All lines from the opening of the entries below through the line containing "The camera went 90" must be output exactly as they appear, with no other lines.
━━━━━ Data to examine ━━━━━
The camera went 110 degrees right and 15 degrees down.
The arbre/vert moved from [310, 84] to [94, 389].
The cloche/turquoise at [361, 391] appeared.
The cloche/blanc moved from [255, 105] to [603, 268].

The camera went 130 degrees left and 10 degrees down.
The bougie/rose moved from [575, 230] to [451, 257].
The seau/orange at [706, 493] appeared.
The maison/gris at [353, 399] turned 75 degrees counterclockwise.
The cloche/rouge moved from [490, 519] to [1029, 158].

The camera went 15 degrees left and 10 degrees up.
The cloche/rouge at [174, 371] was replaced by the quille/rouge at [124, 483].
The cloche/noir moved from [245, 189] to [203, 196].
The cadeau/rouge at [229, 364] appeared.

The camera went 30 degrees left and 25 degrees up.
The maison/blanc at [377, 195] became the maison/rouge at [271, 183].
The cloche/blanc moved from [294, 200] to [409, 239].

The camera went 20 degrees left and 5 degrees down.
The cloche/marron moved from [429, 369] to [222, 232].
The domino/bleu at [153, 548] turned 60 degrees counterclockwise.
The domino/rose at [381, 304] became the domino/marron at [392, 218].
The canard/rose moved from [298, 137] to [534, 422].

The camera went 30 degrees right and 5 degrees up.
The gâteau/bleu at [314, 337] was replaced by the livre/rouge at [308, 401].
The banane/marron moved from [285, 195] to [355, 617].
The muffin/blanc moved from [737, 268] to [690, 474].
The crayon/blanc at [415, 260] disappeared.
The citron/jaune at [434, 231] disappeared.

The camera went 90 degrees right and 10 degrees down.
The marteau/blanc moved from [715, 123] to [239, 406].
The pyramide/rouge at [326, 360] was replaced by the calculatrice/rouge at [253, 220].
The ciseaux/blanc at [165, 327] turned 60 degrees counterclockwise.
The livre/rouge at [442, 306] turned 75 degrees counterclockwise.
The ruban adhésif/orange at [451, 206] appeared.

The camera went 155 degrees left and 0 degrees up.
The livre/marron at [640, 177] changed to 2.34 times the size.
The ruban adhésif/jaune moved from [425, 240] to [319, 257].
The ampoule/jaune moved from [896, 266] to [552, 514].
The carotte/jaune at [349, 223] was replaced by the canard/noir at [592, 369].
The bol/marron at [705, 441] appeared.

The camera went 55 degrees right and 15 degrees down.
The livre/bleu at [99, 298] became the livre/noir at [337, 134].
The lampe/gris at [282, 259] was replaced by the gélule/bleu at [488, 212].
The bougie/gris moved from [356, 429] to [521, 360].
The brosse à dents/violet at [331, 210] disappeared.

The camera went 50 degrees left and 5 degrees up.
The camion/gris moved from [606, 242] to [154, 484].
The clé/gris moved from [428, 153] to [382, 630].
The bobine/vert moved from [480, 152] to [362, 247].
━━━━━
## Response box
The camera went 110 degrees right and 15 degrees down.
The arbre/vert moved from [310, 84] to [94, 389].
The cloche/turquoise at [361, 391] appeared.
The cloche/blanc moved from [255, 105] to [603, 268].

The camera went 130 degrees left and 10 degrees down.
The bougie/rose moved from [575, 230] to [451, 257].
The seau/orange at [706, 493] appeared.
The maison/gris at [353, 399] turned 75 degrees counterclockwise.
The cloche/rouge moved from [490, 519] to [1029, 158].

The camera went 15 degrees left and 10 degrees up.
The cloche/rouge at [174, 371] was replaced by the quille/rouge at [124, 483].
The cloche/noir moved from [245, 189] to [203, 196].
The cadeau/rouge at [229, 364] appeared.

The camera went 30 degrees left and 25 degrees up.
The maison/blanc at [377, 195] became the maison/rouge at [271, 183].
The cloche/blanc moved from [294, 200] to [409, 239].

The camera went 20 degrees left and 5 degrees down.
The cloche/marron moved from [429, 369] to [222, 232].
The domino/bleu at [153, 548] turned 60 degrees counterclockwise.
The domino/rose at [381, 304] became the domino/marron at [392, 218].
The canard/rose moved from [298, 137] to [534, 422].

The camera went 30 degrees right and 5 degrees up.
The gâteau/bleu at [314, 337] was replaced by the livre/rouge at [308, 401].
The banane/marron moved from [285, 195] to [355, 617].
The muffin/blanc moved from [737, 268] to [690, 474].
The crayon/blanc at [415, 260] disappeared.
The citron/jaune at [434, 231] disappeared.

The camera went 90 degrees right and 10 degrees down.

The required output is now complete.